Copy the entries below verbatim, omitting any pictures they contain.

-- INPUT DATA follows --

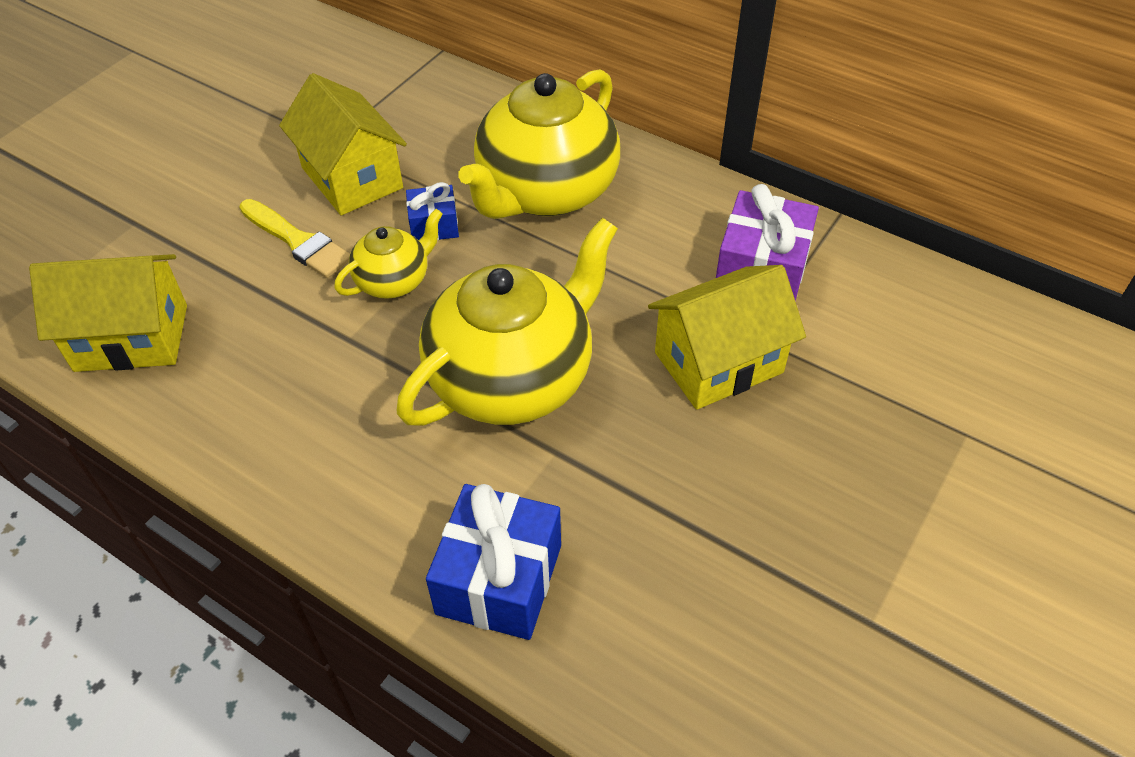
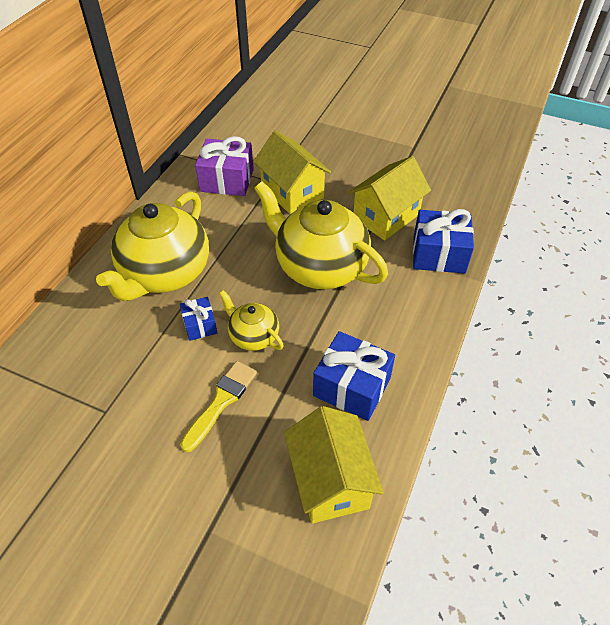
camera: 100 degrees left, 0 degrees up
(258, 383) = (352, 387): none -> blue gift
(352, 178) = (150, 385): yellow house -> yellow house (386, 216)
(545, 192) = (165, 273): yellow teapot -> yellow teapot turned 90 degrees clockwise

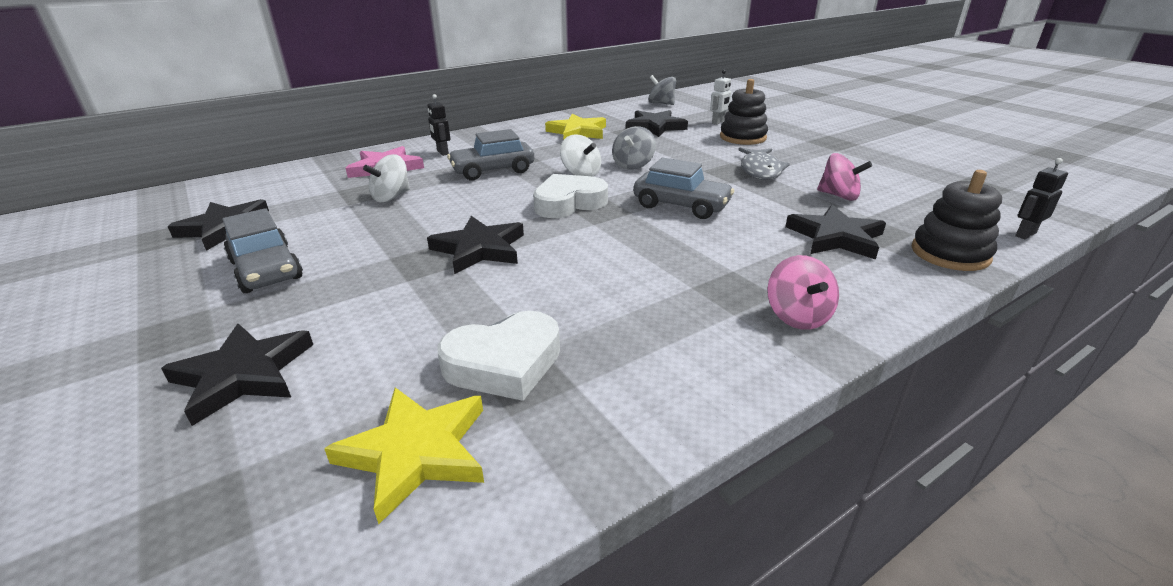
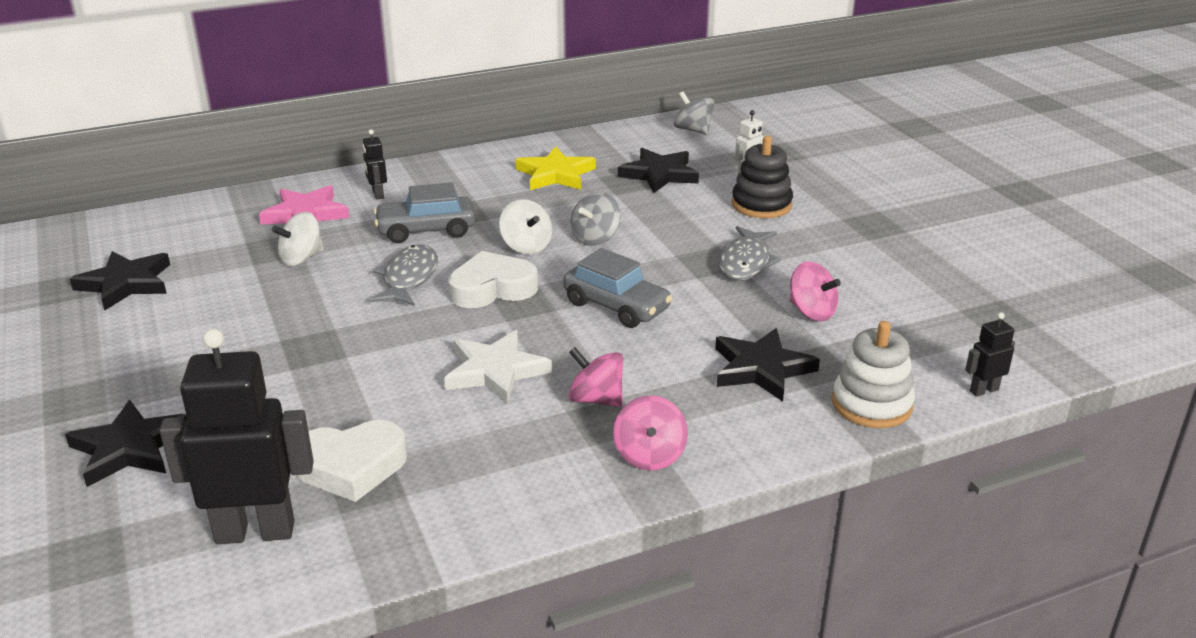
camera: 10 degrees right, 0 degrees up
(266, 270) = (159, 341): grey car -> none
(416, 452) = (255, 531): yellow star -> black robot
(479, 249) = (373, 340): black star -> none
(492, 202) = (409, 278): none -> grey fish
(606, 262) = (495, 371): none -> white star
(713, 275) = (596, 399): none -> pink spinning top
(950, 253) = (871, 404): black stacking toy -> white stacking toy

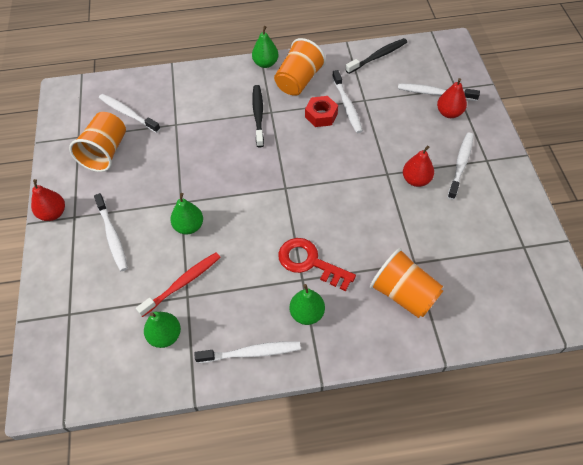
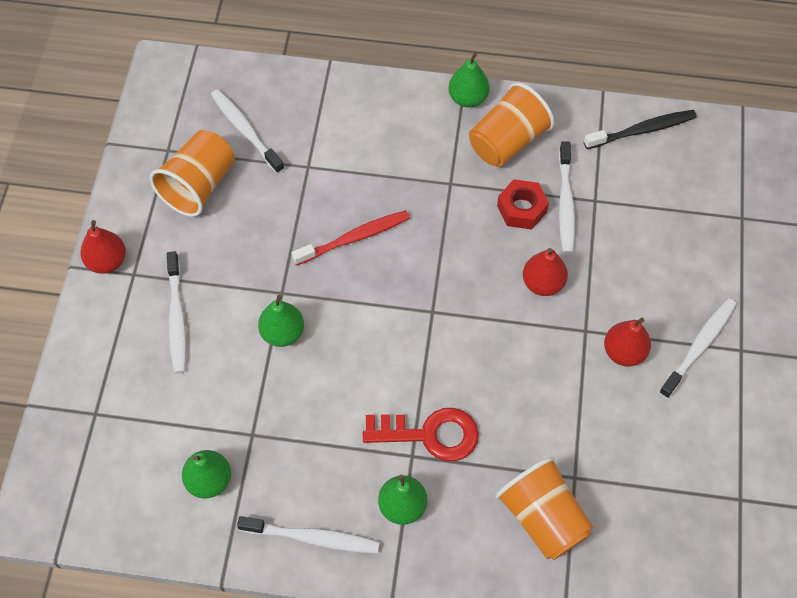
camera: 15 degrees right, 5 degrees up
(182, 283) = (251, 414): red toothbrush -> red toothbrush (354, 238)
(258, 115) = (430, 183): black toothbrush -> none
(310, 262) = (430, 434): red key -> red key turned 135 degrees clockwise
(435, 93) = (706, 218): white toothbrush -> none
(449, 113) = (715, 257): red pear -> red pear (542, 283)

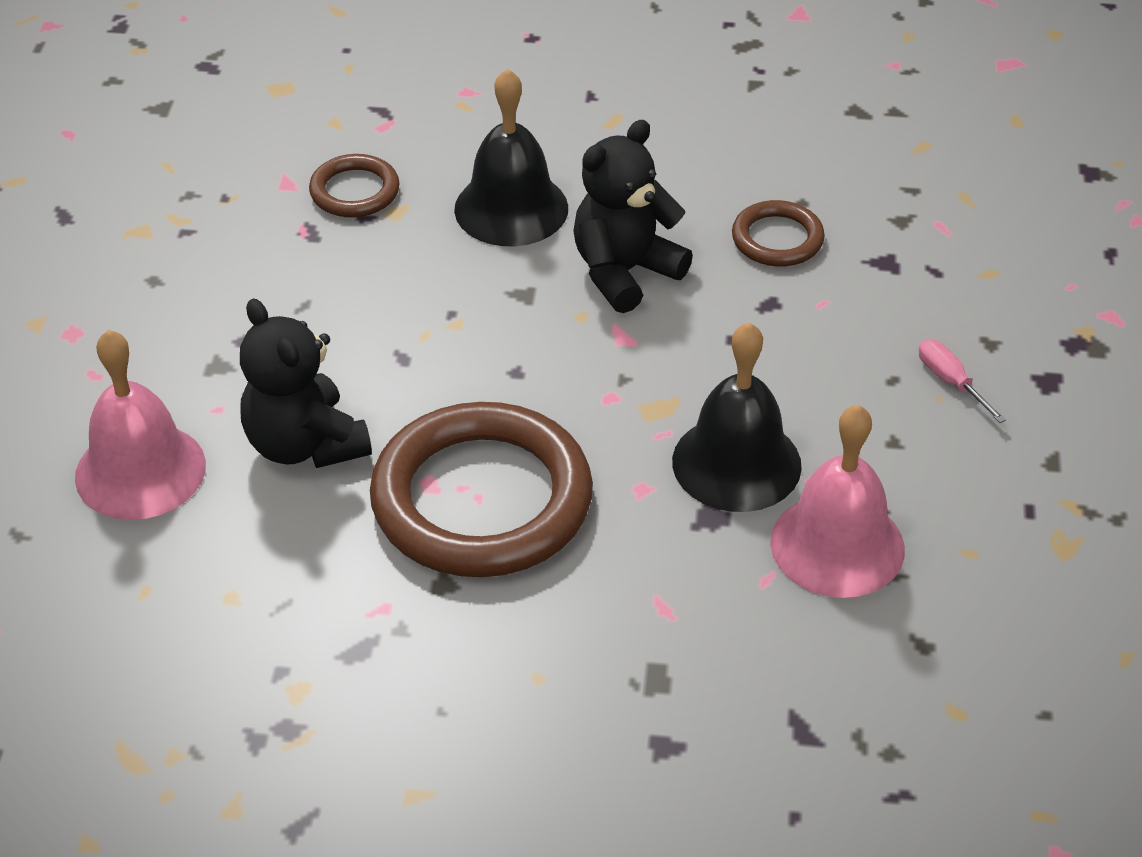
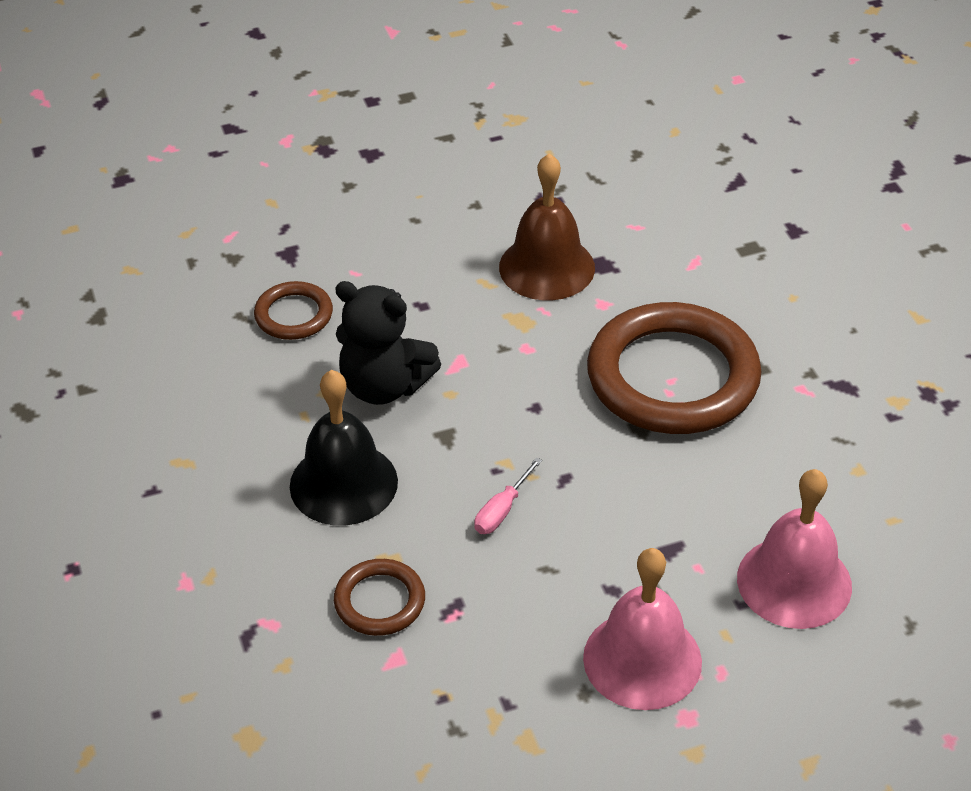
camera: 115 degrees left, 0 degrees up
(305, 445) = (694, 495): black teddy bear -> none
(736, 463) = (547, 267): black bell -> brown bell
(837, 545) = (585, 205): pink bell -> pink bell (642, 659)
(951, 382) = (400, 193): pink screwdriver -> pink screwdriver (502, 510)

-- INPUT DATA concluded --

ANSWER BELOW:
camera: 100 degrees left, 0 degrees up
(258, 383) = (352, 387): none -> blue gift
(352, 178) = (150, 385): yellow house -> yellow house (386, 216)
(545, 192) = (165, 273): yellow teapot -> yellow teapot turned 90 degrees clockwise

camera: 10 degrees right, 0 degrees up
(266, 270) = (159, 341): grey car -> none
(416, 452) = (255, 531): yellow star -> black robot
(479, 249) = (373, 340): black star -> none
(492, 202) = (409, 278): none -> grey fish
(606, 262) = (495, 371): none -> white star
(713, 275) = (596, 399): none -> pink spinning top
(950, 253) = (871, 404): black stacking toy -> white stacking toy

camera: 15 degrees right, 5 degrees up
(182, 283) = (251, 414): red toothbrush -> red toothbrush (354, 238)
(258, 115) = (430, 183): black toothbrush -> none
(310, 262) = (430, 434): red key -> red key turned 135 degrees clockwise
(435, 93) = (706, 218): white toothbrush -> none
(449, 113) = (715, 257): red pear -> red pear (542, 283)

camera: 115 degrees left, 0 degrees up
(305, 445) = (694, 495): black teddy bear -> none
(736, 463) = (547, 267): black bell -> brown bell
(837, 545) = (585, 205): pink bell -> pink bell (642, 659)
(951, 382) = (400, 193): pink screwdriver -> pink screwdriver (502, 510)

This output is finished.